Which lines of the records contain "turquoise"? Collect every one of them.

- **Information supplied**
•••
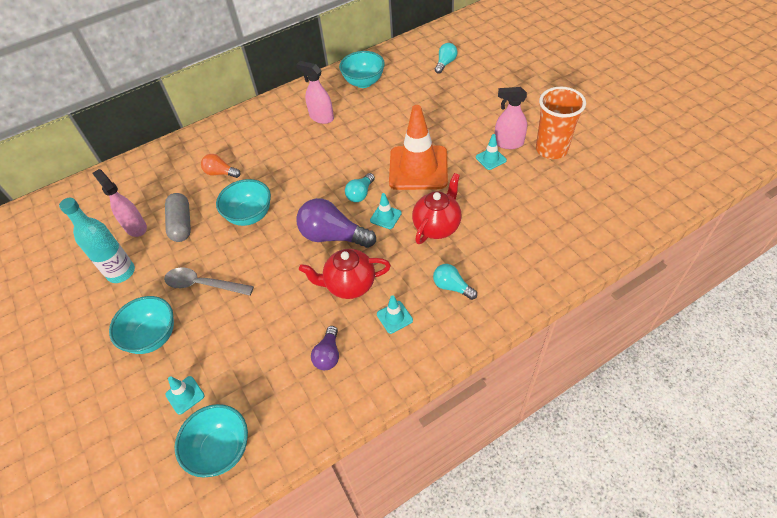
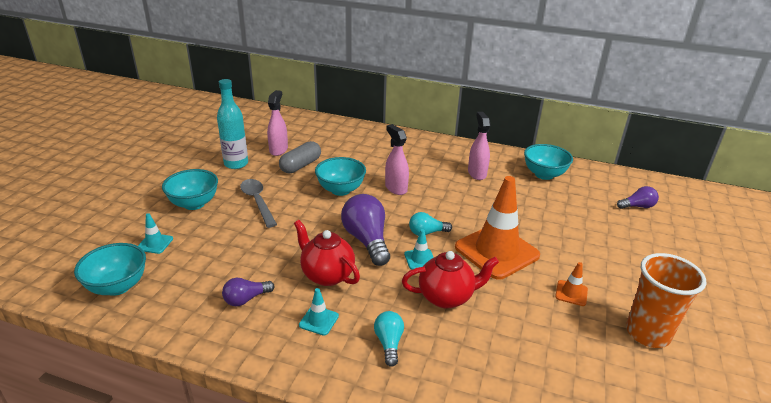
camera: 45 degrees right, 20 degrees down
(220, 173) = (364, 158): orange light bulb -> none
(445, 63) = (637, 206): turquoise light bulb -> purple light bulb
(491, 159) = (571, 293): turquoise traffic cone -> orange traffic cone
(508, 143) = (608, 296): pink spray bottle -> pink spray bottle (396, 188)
•••
- **Your solution**
(445, 63) = (637, 206): turquoise light bulb -> purple light bulb
(491, 159) = (571, 293): turquoise traffic cone -> orange traffic cone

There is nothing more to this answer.